>> begin Data section

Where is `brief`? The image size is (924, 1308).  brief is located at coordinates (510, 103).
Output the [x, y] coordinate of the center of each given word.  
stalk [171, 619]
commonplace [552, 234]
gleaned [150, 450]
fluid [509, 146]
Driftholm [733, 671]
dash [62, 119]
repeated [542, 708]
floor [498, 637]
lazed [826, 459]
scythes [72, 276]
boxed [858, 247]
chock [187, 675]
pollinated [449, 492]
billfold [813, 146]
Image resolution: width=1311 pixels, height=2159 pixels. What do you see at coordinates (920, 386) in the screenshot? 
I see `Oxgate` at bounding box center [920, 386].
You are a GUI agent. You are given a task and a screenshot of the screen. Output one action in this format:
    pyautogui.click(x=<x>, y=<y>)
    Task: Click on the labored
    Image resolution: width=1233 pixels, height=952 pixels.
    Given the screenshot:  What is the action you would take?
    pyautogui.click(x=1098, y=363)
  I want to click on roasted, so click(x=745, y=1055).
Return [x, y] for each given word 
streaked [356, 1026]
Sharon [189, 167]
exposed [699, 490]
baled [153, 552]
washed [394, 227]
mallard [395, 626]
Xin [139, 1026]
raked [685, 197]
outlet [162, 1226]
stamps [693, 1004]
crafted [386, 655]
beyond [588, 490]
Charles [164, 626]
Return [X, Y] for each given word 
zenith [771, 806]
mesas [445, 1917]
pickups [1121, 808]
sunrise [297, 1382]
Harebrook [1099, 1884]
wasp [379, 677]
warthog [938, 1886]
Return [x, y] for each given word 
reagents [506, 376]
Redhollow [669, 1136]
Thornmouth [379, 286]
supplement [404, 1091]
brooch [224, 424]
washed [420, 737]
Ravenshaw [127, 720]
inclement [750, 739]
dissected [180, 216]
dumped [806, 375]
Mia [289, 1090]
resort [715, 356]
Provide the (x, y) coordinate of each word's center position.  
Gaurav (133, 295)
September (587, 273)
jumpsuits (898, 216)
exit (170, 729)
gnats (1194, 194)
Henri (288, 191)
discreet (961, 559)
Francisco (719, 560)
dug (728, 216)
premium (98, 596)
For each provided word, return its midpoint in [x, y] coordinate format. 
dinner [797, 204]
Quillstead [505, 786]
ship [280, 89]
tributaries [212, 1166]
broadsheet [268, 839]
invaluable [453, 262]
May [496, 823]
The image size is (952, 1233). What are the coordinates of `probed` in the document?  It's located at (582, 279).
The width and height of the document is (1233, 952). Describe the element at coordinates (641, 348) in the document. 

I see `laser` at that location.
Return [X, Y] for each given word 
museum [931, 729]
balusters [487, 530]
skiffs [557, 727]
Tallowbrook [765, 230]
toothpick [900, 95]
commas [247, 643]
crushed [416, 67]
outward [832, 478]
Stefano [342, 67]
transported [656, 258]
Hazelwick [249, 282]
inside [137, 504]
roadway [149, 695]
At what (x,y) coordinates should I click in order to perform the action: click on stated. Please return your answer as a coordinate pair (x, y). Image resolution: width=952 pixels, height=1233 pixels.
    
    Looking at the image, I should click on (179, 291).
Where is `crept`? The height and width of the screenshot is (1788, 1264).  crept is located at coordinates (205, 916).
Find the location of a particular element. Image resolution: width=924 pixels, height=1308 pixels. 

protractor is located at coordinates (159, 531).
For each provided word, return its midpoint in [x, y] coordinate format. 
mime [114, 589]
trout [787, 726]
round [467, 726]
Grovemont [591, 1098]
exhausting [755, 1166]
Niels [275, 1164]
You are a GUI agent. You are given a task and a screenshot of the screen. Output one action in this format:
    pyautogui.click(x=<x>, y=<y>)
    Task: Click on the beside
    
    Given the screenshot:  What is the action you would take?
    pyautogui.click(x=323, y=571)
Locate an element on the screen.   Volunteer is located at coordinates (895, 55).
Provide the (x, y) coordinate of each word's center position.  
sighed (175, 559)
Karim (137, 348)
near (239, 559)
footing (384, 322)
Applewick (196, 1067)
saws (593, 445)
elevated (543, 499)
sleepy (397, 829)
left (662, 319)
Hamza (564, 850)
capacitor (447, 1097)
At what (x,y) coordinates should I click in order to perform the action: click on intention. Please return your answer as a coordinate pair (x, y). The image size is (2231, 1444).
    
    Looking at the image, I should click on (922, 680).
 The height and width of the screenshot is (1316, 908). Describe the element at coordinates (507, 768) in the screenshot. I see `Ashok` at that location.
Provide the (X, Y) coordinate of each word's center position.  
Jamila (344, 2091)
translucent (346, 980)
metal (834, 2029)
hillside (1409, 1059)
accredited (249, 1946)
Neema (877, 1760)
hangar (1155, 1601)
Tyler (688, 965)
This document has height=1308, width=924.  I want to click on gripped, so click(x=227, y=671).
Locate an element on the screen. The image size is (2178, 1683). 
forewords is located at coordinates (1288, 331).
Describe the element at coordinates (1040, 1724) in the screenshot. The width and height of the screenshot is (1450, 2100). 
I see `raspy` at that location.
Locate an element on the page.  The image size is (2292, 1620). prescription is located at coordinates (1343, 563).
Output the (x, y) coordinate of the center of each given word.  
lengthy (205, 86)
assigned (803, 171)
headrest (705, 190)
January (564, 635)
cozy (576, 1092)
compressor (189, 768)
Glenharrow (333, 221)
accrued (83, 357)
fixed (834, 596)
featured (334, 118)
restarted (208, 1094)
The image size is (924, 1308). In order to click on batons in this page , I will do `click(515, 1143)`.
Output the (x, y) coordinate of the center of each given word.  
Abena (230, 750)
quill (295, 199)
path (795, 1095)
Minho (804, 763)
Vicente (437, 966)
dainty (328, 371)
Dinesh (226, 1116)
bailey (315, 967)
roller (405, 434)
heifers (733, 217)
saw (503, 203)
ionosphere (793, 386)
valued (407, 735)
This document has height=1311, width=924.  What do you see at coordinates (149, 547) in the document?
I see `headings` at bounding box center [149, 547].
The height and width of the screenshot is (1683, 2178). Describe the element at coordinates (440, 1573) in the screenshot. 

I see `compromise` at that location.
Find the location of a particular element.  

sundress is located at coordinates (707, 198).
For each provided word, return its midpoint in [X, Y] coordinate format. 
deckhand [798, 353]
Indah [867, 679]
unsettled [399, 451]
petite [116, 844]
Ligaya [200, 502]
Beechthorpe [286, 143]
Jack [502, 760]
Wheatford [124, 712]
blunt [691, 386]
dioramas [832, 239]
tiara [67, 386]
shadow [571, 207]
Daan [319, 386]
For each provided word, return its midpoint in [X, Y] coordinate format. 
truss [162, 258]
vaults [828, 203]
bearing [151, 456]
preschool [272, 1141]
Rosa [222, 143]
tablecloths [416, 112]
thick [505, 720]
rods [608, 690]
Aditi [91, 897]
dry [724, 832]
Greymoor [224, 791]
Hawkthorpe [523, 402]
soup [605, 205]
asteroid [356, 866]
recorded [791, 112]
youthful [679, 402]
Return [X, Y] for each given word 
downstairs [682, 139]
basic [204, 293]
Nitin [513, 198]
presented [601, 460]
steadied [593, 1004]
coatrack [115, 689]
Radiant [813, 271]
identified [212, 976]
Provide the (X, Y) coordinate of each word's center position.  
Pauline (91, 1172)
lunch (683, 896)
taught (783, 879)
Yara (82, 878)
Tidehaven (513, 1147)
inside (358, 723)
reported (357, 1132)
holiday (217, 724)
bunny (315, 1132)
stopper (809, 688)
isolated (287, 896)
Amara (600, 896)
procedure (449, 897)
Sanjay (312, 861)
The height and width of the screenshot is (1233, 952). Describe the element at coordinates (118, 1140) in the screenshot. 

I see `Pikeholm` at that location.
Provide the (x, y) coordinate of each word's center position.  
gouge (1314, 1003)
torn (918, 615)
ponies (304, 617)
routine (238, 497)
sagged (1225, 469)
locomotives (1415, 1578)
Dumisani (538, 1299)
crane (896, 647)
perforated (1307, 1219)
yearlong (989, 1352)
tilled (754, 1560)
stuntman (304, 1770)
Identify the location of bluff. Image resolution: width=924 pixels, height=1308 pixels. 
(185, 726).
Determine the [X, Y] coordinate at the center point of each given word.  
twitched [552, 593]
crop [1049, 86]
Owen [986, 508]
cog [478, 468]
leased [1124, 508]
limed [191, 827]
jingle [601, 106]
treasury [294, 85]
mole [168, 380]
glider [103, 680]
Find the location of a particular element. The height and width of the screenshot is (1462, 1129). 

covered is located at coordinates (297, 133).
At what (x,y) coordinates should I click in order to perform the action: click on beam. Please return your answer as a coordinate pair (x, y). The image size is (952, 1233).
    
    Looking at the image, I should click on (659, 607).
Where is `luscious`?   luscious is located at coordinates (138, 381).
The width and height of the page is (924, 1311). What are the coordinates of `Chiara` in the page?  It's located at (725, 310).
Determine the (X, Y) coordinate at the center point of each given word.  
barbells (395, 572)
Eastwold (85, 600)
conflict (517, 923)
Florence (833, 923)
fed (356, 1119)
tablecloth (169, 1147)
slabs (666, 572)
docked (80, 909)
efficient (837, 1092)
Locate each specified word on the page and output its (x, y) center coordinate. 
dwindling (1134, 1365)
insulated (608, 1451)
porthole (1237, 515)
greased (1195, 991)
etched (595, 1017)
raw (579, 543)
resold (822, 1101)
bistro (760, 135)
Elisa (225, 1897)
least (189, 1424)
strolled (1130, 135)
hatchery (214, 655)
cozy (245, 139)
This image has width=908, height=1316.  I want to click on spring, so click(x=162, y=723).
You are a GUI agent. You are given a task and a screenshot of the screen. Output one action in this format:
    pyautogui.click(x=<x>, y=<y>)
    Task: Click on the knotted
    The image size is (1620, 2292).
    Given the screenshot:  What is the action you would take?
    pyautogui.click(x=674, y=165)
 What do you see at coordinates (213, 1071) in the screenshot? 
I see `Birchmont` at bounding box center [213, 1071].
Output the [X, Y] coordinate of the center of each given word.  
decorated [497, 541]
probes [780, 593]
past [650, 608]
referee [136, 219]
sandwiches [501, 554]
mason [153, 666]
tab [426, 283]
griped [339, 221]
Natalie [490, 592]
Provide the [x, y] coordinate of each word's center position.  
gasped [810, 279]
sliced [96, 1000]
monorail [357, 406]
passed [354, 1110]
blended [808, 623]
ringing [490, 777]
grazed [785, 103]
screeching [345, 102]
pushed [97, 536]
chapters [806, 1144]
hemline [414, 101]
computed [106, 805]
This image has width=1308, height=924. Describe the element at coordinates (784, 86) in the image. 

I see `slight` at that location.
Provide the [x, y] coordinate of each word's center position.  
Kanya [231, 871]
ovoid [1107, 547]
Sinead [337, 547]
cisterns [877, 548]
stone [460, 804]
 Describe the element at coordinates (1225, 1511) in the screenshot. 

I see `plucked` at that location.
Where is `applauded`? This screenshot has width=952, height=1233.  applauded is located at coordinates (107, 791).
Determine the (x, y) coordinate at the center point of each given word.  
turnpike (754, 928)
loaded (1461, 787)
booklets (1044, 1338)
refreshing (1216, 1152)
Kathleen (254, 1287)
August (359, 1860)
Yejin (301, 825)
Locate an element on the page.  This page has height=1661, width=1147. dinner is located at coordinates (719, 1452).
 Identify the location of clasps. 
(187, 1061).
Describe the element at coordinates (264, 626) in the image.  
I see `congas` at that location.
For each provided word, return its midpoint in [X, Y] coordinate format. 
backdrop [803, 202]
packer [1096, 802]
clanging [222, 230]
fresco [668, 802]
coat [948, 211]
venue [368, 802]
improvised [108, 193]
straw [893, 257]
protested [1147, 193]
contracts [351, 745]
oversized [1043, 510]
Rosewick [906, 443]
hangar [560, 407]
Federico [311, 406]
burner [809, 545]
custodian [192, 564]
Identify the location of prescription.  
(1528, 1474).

>> end Data section

* **To do**: Please copy the entries again, swapping "stalk" for "stem" and leaving everything else unchanged. Begin at the start of the entries and stop after the line that has "center [920, 386].".

* **In response**:
Where is `brief`? The image size is (924, 1308).  brief is located at coordinates (510, 103).
Output the [x, y] coordinate of the center of each given word.  
stem [171, 619]
commonplace [552, 234]
gleaned [150, 450]
fluid [509, 146]
Driftholm [733, 671]
dash [62, 119]
repeated [542, 708]
floor [498, 637]
lazed [826, 459]
scythes [72, 276]
boxed [858, 247]
chock [187, 675]
pollinated [449, 492]
billfold [813, 146]
Image resolution: width=1311 pixels, height=2159 pixels. What do you see at coordinates (920, 386) in the screenshot? 
I see `Oxgate` at bounding box center [920, 386].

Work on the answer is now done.